* _AIM OF THE EXERCISE_: Could you rewrite the records from the line containing "Question: From a real-world perspective, is teal" through the end of the records, both ends included, as a JSON list of strings with one string per line and blank lines left out? Leave the pictures out of the answer.

[Saved entries]
• • • • • • •
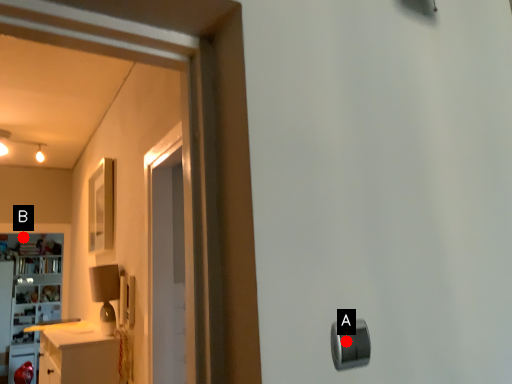
Question: Two points are circled on the image, labeled by A and B beside each circle. Among these points, which one is farthest from the camera?

Choices:
 (A) A is further
 (B) B is further

Answer: (B)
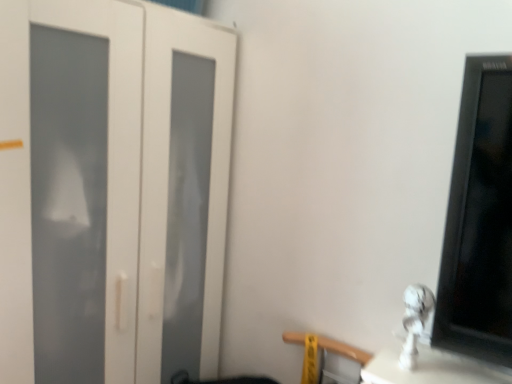
Question: Choose the correct answer: Is white glossy statue at lower right inside white matte door at left or outside it?

Choices:
 (A) outside
 (B) inside

Answer: (A)

Question: Would you say white glossy statue at lower right is to the left or to the right of white matte door at left in the picture?

Choices:
 (A) left
 (B) right

Answer: (B)

Question: Estimate the real-world distances between objects in this image. Which object is farther from the white matte door at left?

Choices:
 (A) white glossy statue at lower right
 (B) wooden at lower right

Answer: (A)

Question: Based on their relative distances, which object is farther from the wooden at lower right?

Choices:
 (A) white glossy statue at lower right
 (B) white matte door at left

Answer: (B)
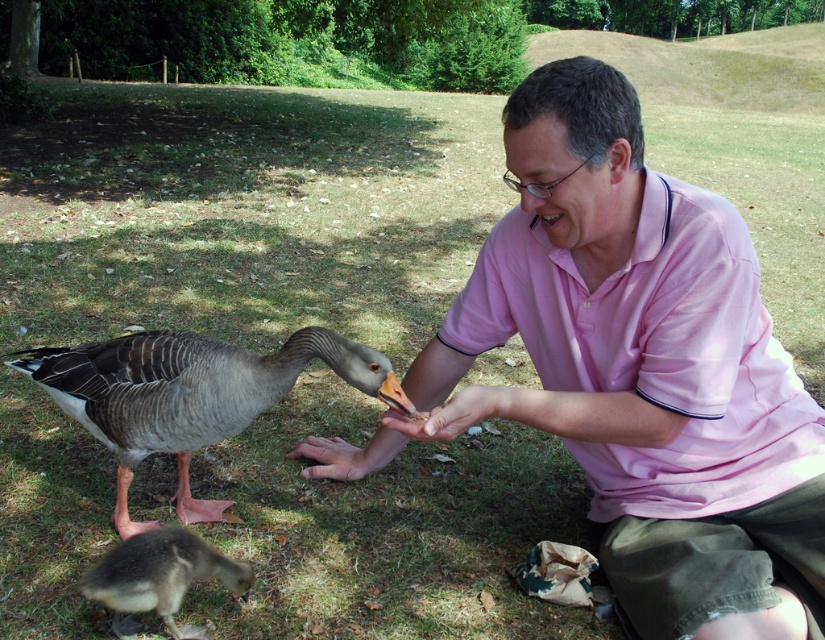
What are the coordinates of the gray feathered duck at center?

The gray feathered duck at center is located at coordinates point (187, 396).

You are a photographer trying to capture the man feeding the goose. You notice the pink cotton polo shirt at center and the matte skin hand at center. Which object should you focus on first if you want to ensure the foreground is sharp?

The pink cotton polo shirt at center is in front of the matte skin hand at center, so you should focus on the pink cotton polo shirt at center first to ensure the foreground is sharp.

What are the coordinates of the pink cotton polo shirt at center in the image?

The coordinates of the pink cotton polo shirt at center are at point (654, 353).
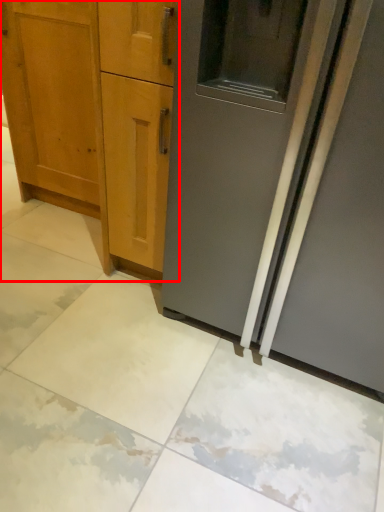
Question: In this image, where is cabinetry (annotated by the red box) located relative to door?

Choices:
 (A) left
 (B) right

Answer: (A)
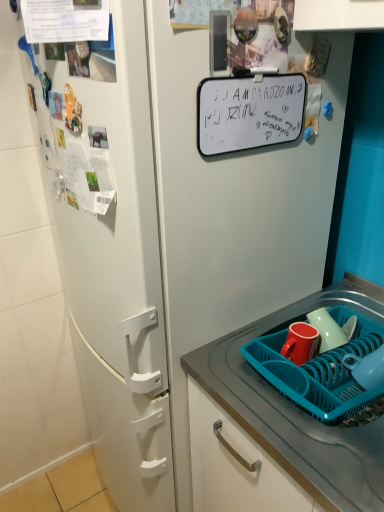
Question: Does blue plastic basket at lower right have a lesser width compared to glossy ceramic mug at lower right?

Choices:
 (A) yes
 (B) no

Answer: (B)

Question: Considering the relative sizes of blue plastic basket at lower right and glossy ceramic mug at lower right in the image provided, is blue plastic basket at lower right shorter than glossy ceramic mug at lower right?

Choices:
 (A) yes
 (B) no

Answer: (B)

Question: Considering the relative positions of blue plastic basket at lower right and glossy ceramic mug at lower right in the image provided, is blue plastic basket at lower right to the left of glossy ceramic mug at lower right from the viewer's perspective?

Choices:
 (A) no
 (B) yes

Answer: (B)

Question: From the image's perspective, is blue plastic basket at lower right on top of glossy ceramic mug at lower right?

Choices:
 (A) no
 (B) yes

Answer: (A)

Question: From a real-world perspective, does blue plastic basket at lower right sit lower than glossy ceramic mug at lower right?

Choices:
 (A) yes
 (B) no

Answer: (A)

Question: From a real-world perspective, is blue plastic basket at lower right on top of glossy ceramic mug at lower right?

Choices:
 (A) yes
 (B) no

Answer: (B)

Question: Does teal plastic tray at lower right appear on the right side of matte red mug at lower right?

Choices:
 (A) no
 (B) yes

Answer: (B)

Question: From the image's perspective, is teal plastic tray at lower right under matte red mug at lower right?

Choices:
 (A) no
 (B) yes

Answer: (B)

Question: From a real-world perspective, is teal plastic tray at lower right positioned over matte red mug at lower right based on gravity?

Choices:
 (A) yes
 (B) no

Answer: (B)

Question: Does teal plastic tray at lower right have a lesser height compared to matte red mug at lower right?

Choices:
 (A) no
 (B) yes

Answer: (A)

Question: Does teal plastic tray at lower right come behind matte red mug at lower right?

Choices:
 (A) yes
 (B) no

Answer: (B)

Question: Is teal plastic tray at lower right smaller than matte red mug at lower right?

Choices:
 (A) yes
 (B) no

Answer: (B)

Question: From the image's perspective, does blue plastic basket at lower right appear higher than matte red mug at lower right?

Choices:
 (A) no
 (B) yes

Answer: (A)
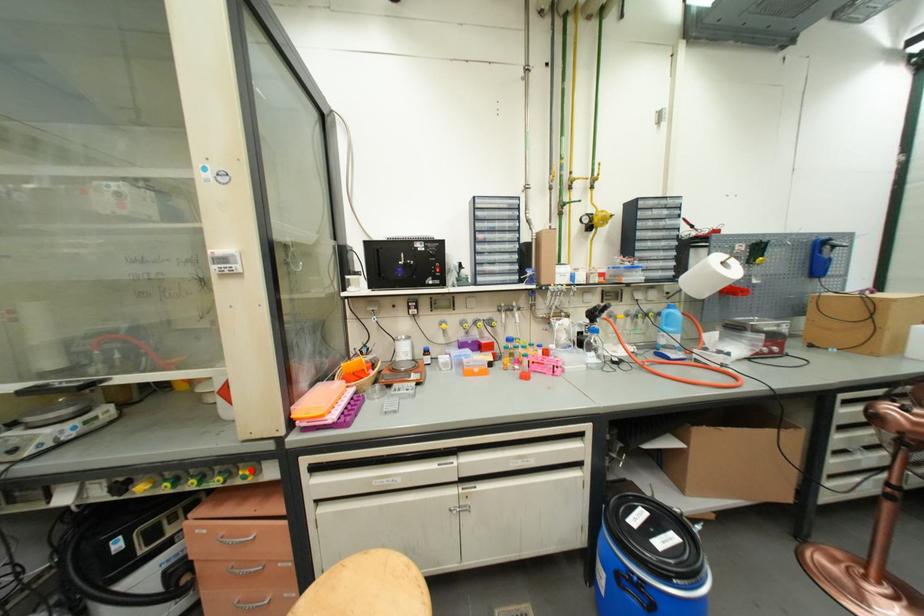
• • • • • • •
* _PROBLEM SOLUTION_:
[
  "Question: From a real-world perspective, is teal plastic tray at lower right positioned over matte red mug at lower right based on gravity?",
  "Choices:",
  " (A) yes",
  " (B) no",
  "Answer: (B)",
  "Question: Does teal plastic tray at lower right have a lesser height compared to matte red mug at lower right?",
  "Choices:",
  " (A) no",
  " (B) yes",
  "Answer: (A)",
  "Question: Does teal plastic tray at lower right come behind matte red mug at lower right?",
  "Choices:",
  " (A) yes",
  " (B) no",
  "Answer: (B)",
  "Question: Is teal plastic tray at lower right smaller than matte red mug at lower right?",
  "Choices:",
  " (A) yes",
  " (B) no",
  "Answer: (B)",
  "Question: From the image's perspective, does blue plastic basket at lower right appear higher than matte red mug at lower right?",
  "Choices:",
  " (A) no",
  " (B) yes",
  "Answer: (A)"
]